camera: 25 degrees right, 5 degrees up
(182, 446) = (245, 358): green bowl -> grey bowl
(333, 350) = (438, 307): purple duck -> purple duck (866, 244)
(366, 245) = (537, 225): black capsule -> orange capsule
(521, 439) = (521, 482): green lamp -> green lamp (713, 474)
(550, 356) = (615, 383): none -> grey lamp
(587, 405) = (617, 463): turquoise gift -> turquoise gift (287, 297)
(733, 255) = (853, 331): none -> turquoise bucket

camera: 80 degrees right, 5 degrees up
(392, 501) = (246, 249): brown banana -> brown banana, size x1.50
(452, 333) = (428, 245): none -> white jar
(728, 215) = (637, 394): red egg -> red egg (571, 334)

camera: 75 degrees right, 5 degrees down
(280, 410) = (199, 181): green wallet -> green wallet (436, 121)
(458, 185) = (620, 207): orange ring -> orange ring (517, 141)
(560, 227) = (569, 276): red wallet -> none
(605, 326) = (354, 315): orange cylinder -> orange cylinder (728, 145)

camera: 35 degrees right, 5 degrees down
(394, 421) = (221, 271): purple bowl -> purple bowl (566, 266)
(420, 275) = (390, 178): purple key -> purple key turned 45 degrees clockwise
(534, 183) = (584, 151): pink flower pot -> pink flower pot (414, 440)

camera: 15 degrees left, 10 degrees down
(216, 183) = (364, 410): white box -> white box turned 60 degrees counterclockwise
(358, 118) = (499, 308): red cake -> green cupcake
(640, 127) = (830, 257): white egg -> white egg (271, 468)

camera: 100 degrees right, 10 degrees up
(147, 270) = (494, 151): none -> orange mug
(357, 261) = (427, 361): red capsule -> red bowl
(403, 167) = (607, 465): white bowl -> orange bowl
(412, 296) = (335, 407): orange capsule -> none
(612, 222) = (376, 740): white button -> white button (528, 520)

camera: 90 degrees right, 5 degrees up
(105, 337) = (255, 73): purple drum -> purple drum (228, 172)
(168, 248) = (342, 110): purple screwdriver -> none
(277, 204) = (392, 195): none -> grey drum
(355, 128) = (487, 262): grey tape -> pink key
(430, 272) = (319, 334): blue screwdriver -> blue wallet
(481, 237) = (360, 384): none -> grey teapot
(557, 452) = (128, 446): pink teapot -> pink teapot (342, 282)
-=-=-=-=-
=== What to produce ===
Please return every line of the material above that includes "camera".

=== Task answer ===
camera: 25 degrees right, 5 degrees up
camera: 80 degrees right, 5 degrees up
camera: 75 degrees right, 5 degrees down
camera: 35 degrees right, 5 degrees down
camera: 15 degrees left, 10 degrees down
camera: 100 degrees right, 10 degrees up
camera: 90 degrees right, 5 degrees up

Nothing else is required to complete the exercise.